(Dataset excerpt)
::::::
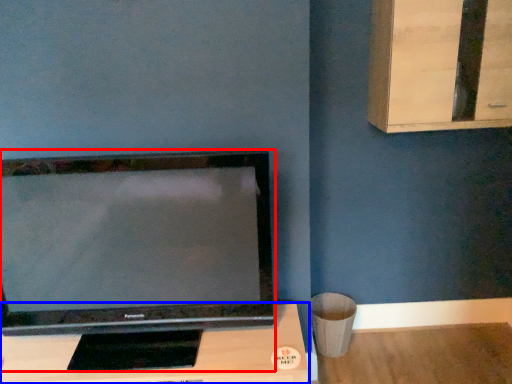
Question: Which of the following is the closest to the observer, television (highlighted by a red box) or furniture (highlighted by a blue box)?

Choices:
 (A) television
 (B) furniture

Answer: (A)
::::::
Problem requirements: Rewrite the listing above with "observer" replaced by "viewer" wherever it occurs, keeping everything else the same. Omit the picture from your answer.

Full answer:
Question: Which of the following is the closest to the viewer, television (highlighted by a red box) or furniture (highlighted by a blue box)?

Choices:
 (A) television
 (B) furniture

Answer: (A)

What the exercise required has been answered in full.